→ THE TASK
Line filter on the word "degrees": copy each matching line from the entries.
** Opening RECORDS block **
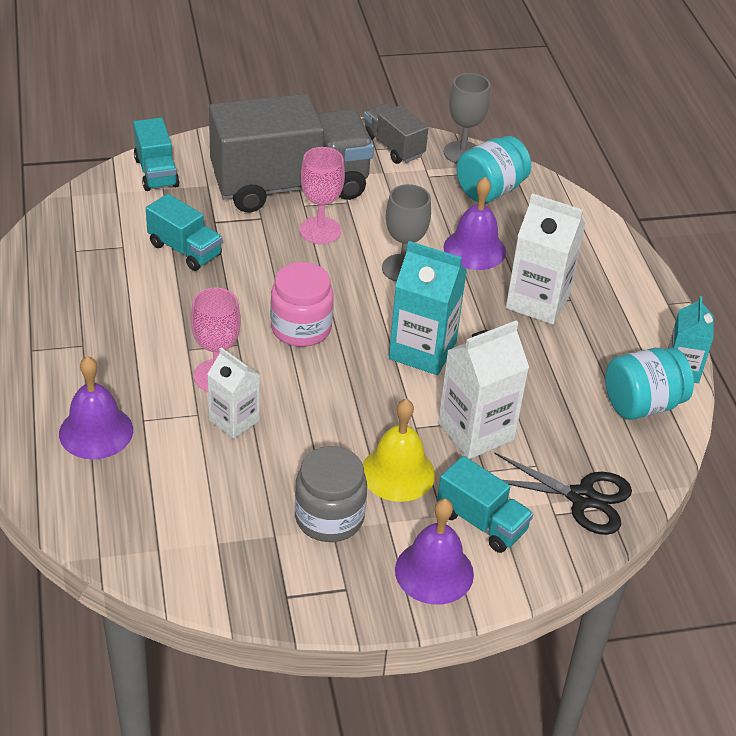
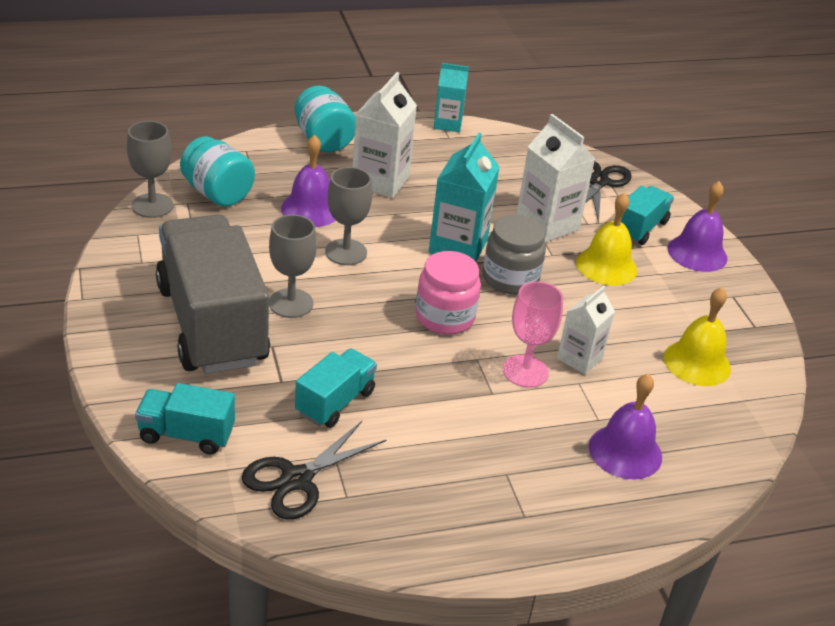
camera: 95 degrees left, 5 degrees down
(99, 225) = (296, 479): none -> black scissors
(156, 172) = (186, 435): turquoise truck -> turquoise truck turned 150 degrees counterclockwise
(222, 521) = (697, 362): none -> yellow bell
(320, 230) = (291, 303): pink goblet -> grey goblet
(329, 517) = (668, 303): grey jar -> grey jar (510, 279)
(393, 147) = (139, 250): grey truck -> none
(642, 404) = (492, 145): turquoise jar -> turquoise jar (323, 140)

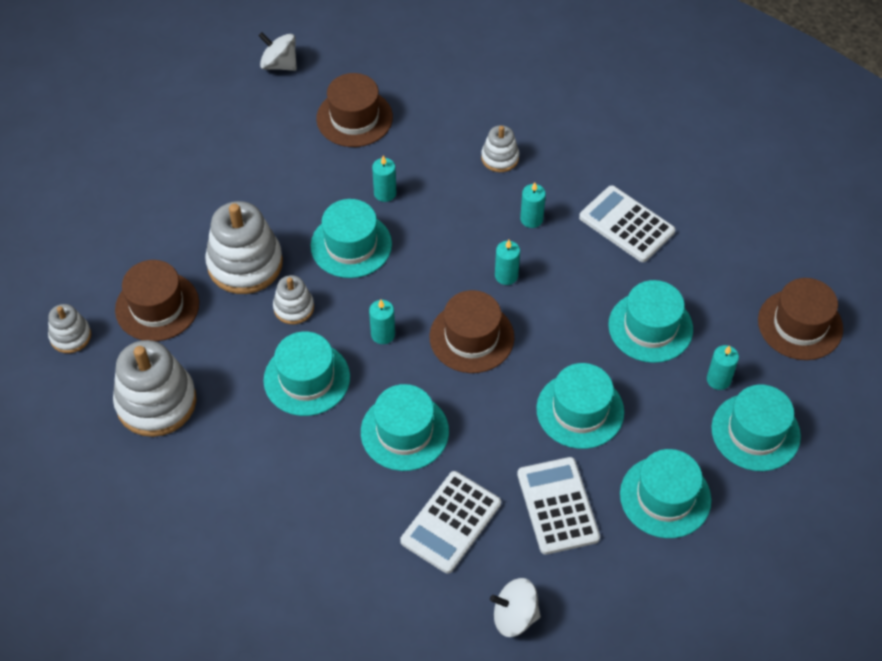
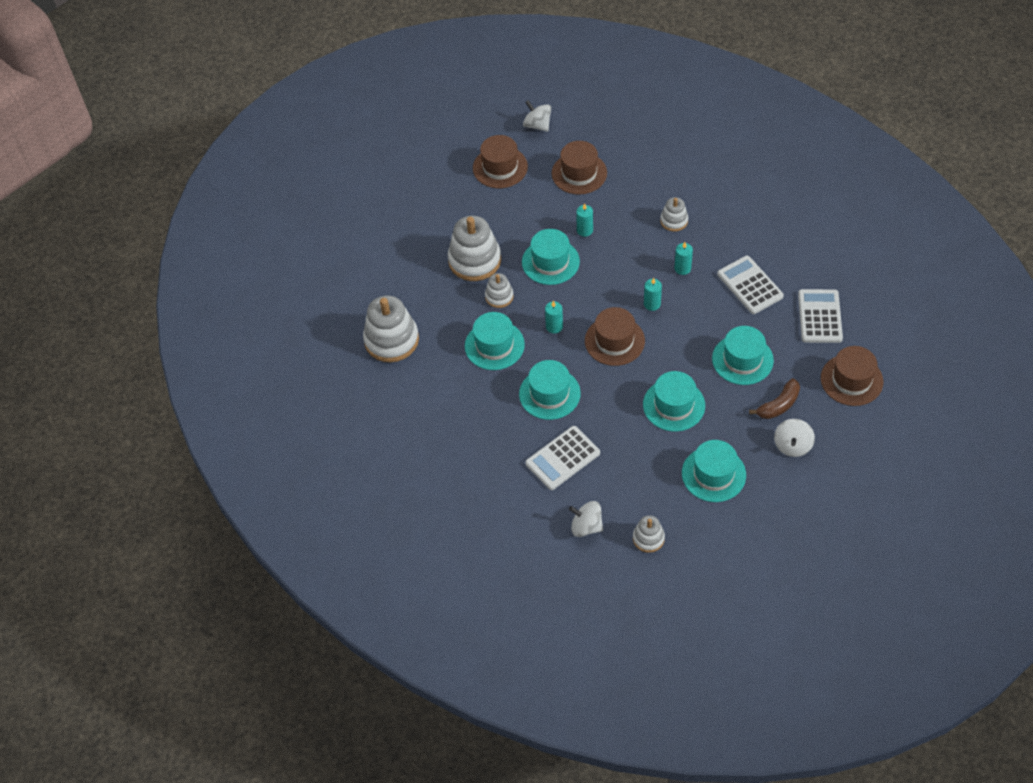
camera: 20 degrees right, 0 degrees up
(70, 336) = (347, 286): white stacking toy -> white stacking toy (648, 538)
(157, 306) = (408, 277): brown hat -> brown hat (500, 167)
(557, 506) = (637, 464): white calculator -> white calculator (819, 316)
(718, 379) = (778, 405): turquoise candle -> brown banana
(755, 432) = (792, 445): turquoise hat -> white spinning top

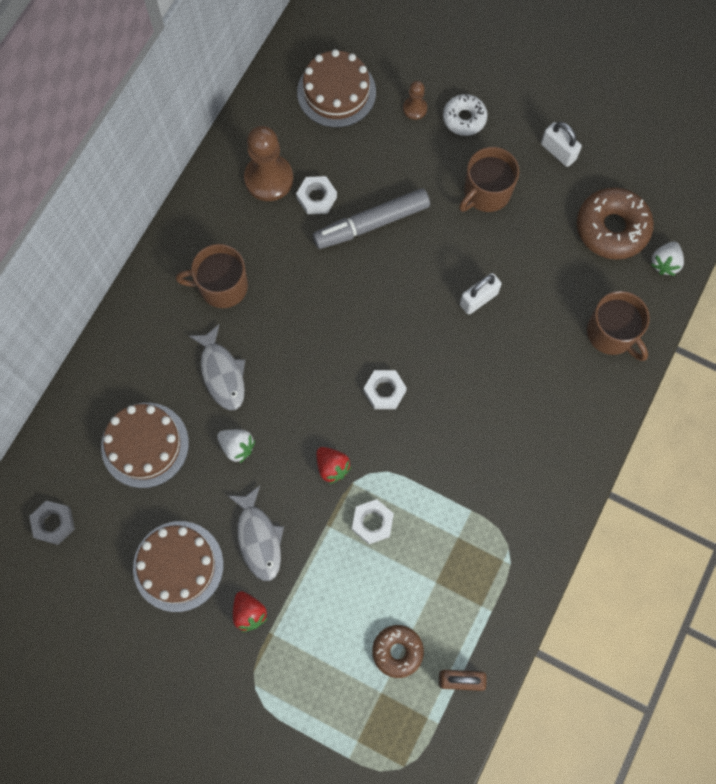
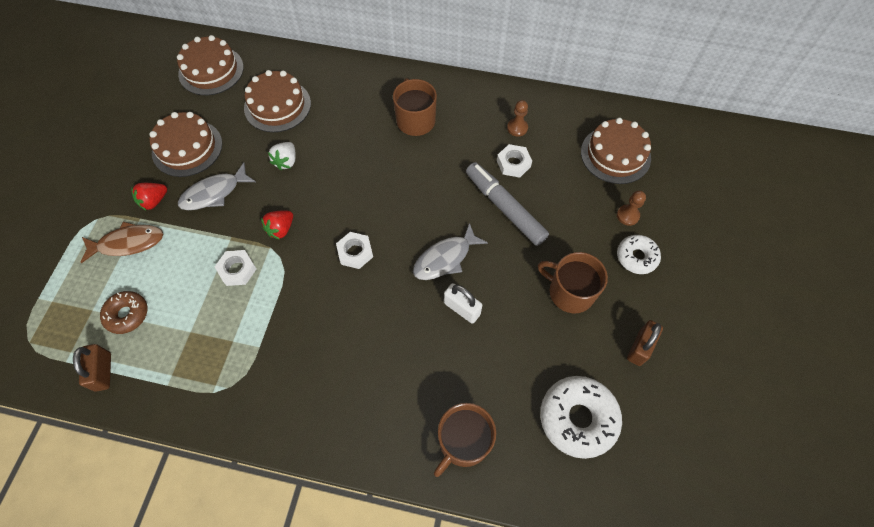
camera: 75 degrees right, 10 degrees down
(53, 523) = (211, 70): grey nut -> brown cake
(222, 373) = (344, 137): grey fish -> grey fish (445, 258)
(269, 179) = (517, 128): brown pawn -> brown pawn, size x0.51
(302, 648) = (128, 243): none -> brown fish
(558, 151) = (640, 347): white padlock -> brown padlock
(612, 228) = (578, 418): brown donut -> white donut
(664, 263) = (559, 483): white strawberry -> none

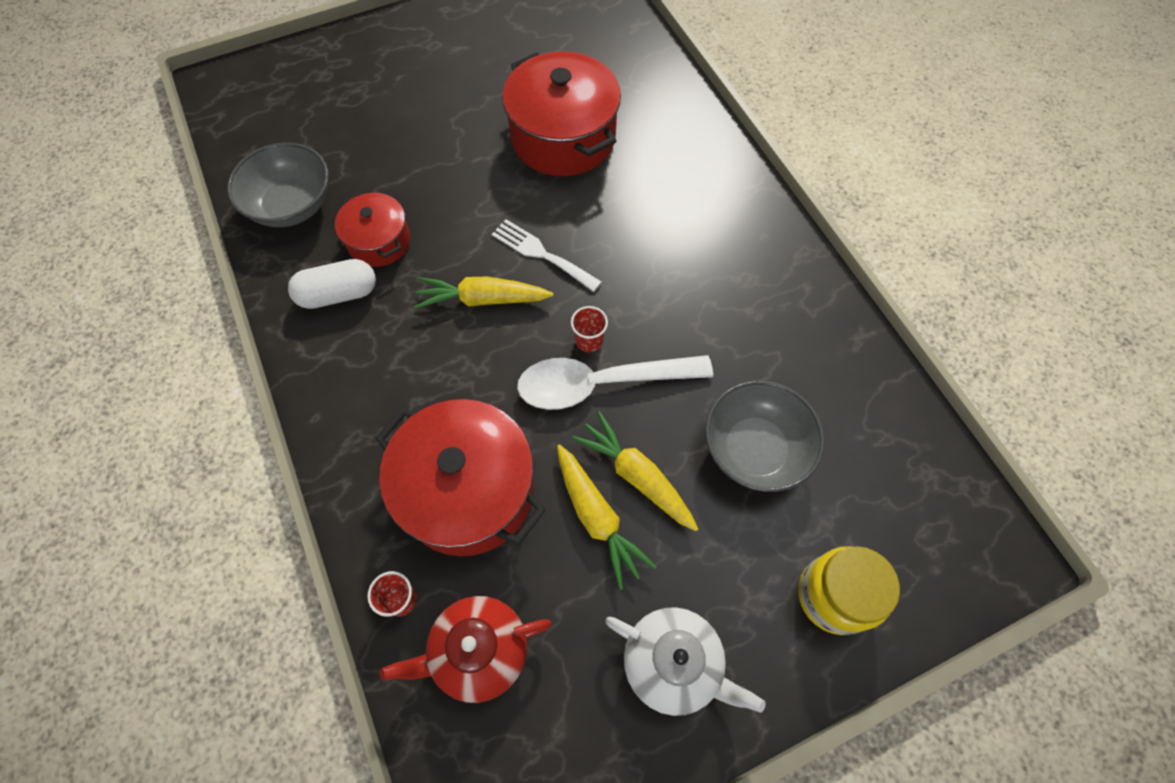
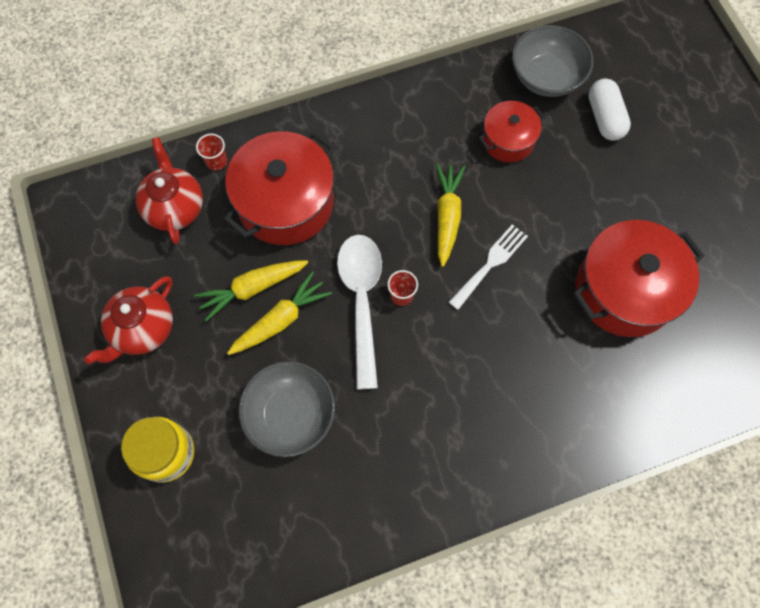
camera: 95 degrees right, 5 degrees up
(338, 294) = (458, 114): white capsule -> white capsule (604, 118)
(673, 663) = (143, 329): white teapot -> red teapot

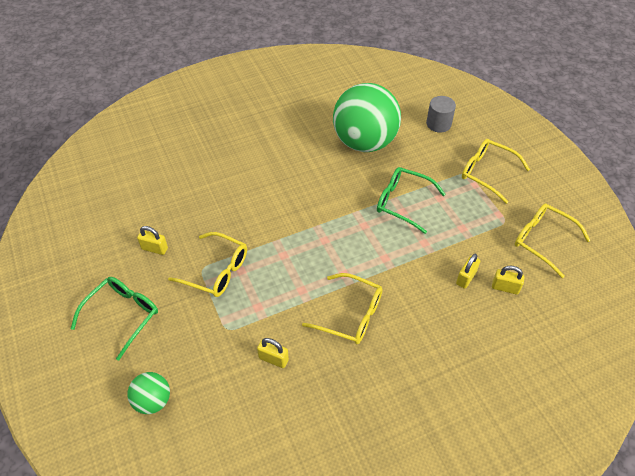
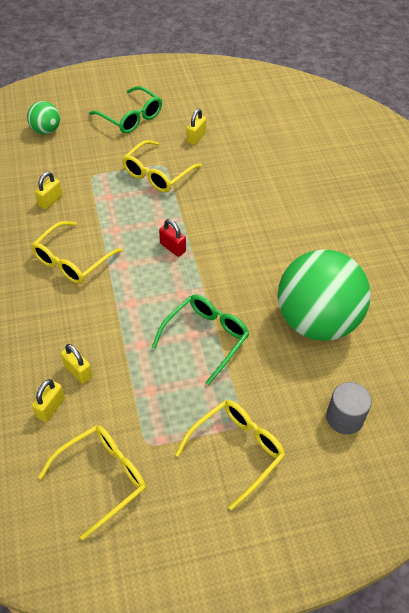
camera: 100 degrees right, 0 degrees up
(314, 240) = (172, 248): none -> red padlock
** Closing RECORDS block **
→ OUTPUT
camera: 95 degrees left, 5 degrees down
(156, 172) = (186, 435): turquoise truck -> turquoise truck turned 150 degrees counterclockwise
camera: 20 degrees right, 0 degrees up
camera: 75 degrees right, 10 degrees down
camera: 95 degrees right, 5 degrees up
camera: 100 degrees right, 0 degrees up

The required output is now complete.